■ **EXERCISE DATA**:
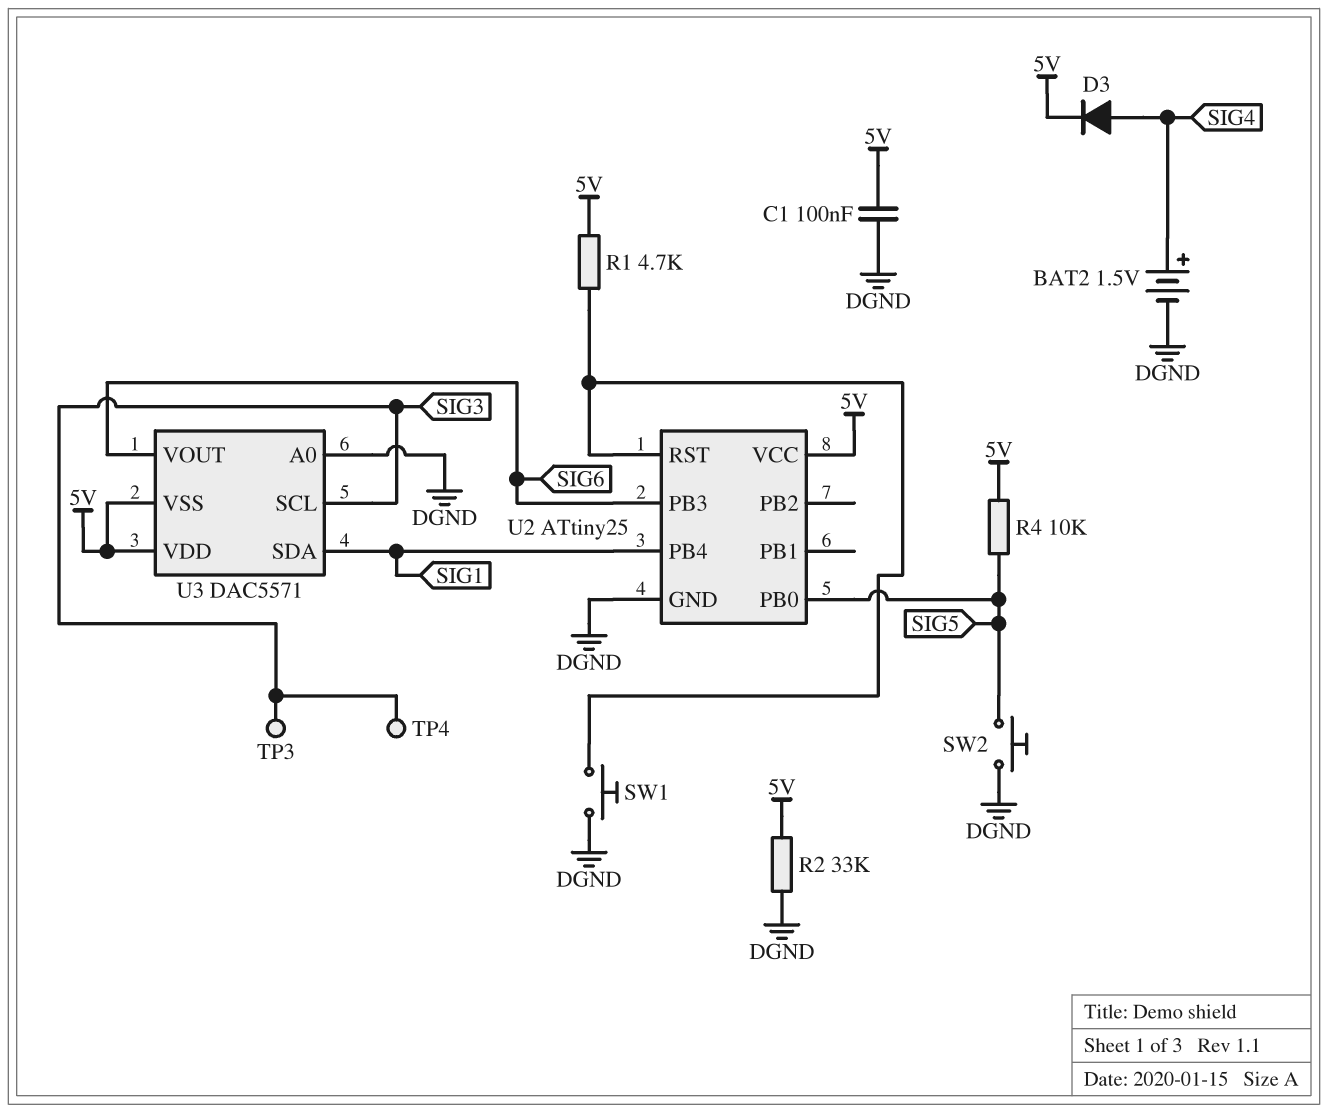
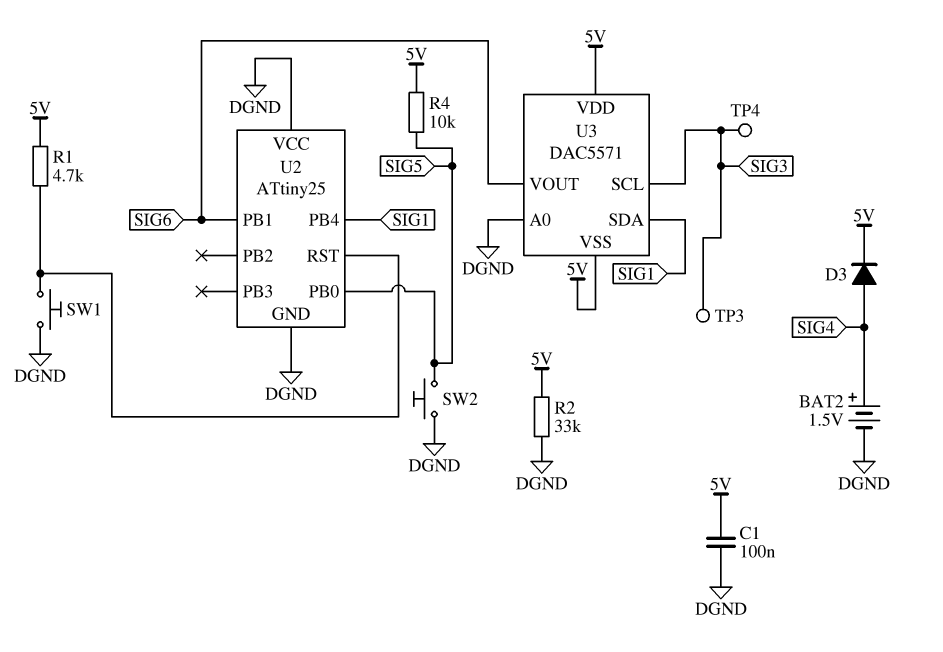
U2 pin PB1: none -> SIG6
U2 pin PB3: SIG6 -> none
U2 pin VCC: 5V -> DGND

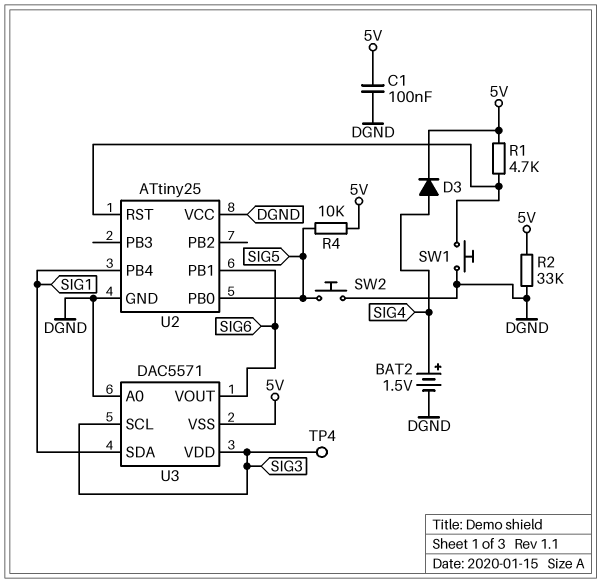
TP3: test point (SIG3) -> none
U3 pin VDD: 5V -> SIG3

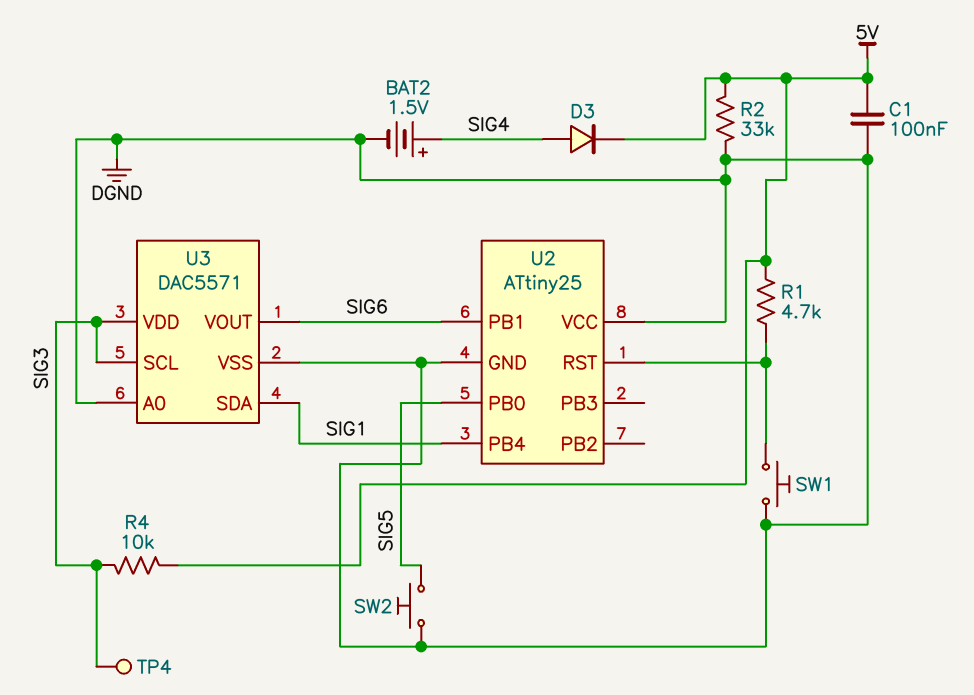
R4: 10k (5V, SIG5) -> 10k (5V, SIG3)
U3 pin VSS: 5V -> DGND

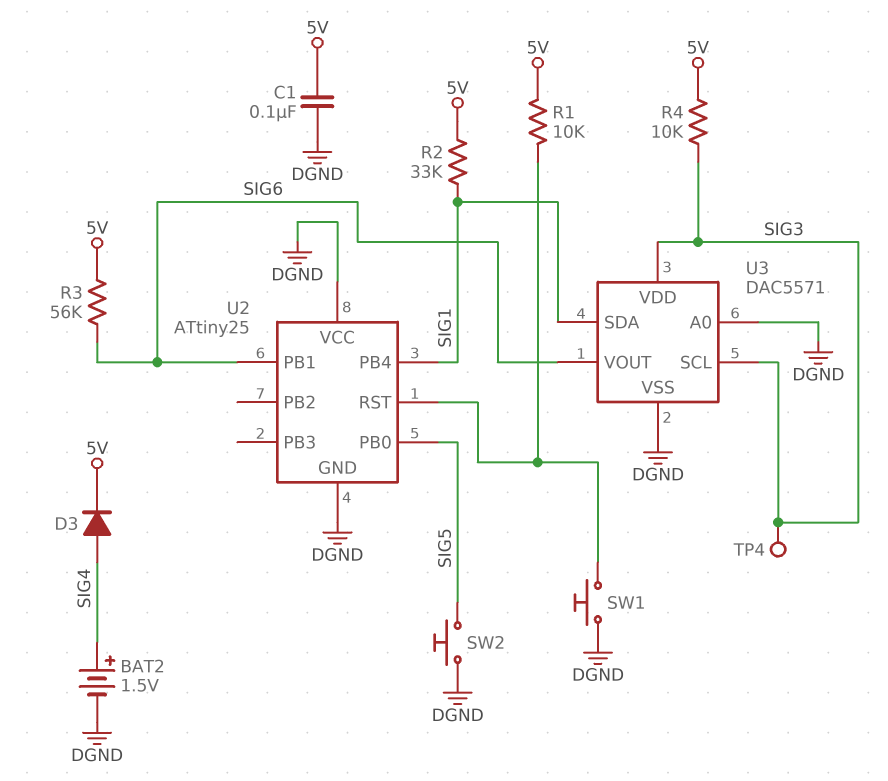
R1: 4.7k (5V, U2/RST) -> 10k (5V, U2/RST)
R2: 33k (5V, DGND) -> 33k (5V, SIG1)
R3: none -> 56k (5V, SIG6)

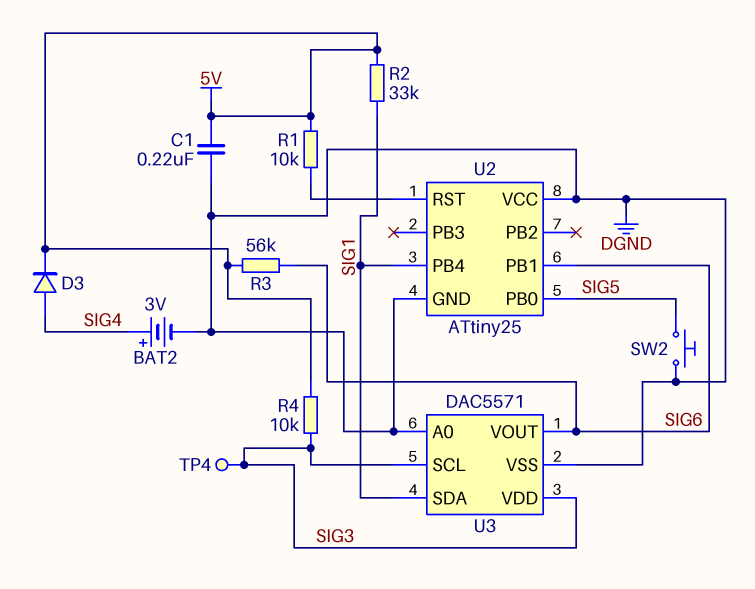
BAT2: 1.5V (plus SIG4, minus DGND) -> 3V (plus SIG4, minus DGND)
C1: 100nF (5V, DGND) -> 220nF (5V, DGND)
SW1: button (DGND, U2/RST) -> none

■ **WHAT THE TASK ASKS**: Which lines in the records above contain the string "none"? Copy them.

■ **EXERCISE ANSWER**:
U2 pin PB1: none -> SIG6
U2 pin PB3: SIG6 -> none
TP3: test point (SIG3) -> none
R3: none -> 56k (5V, SIG6)
SW1: button (DGND, U2/RST) -> none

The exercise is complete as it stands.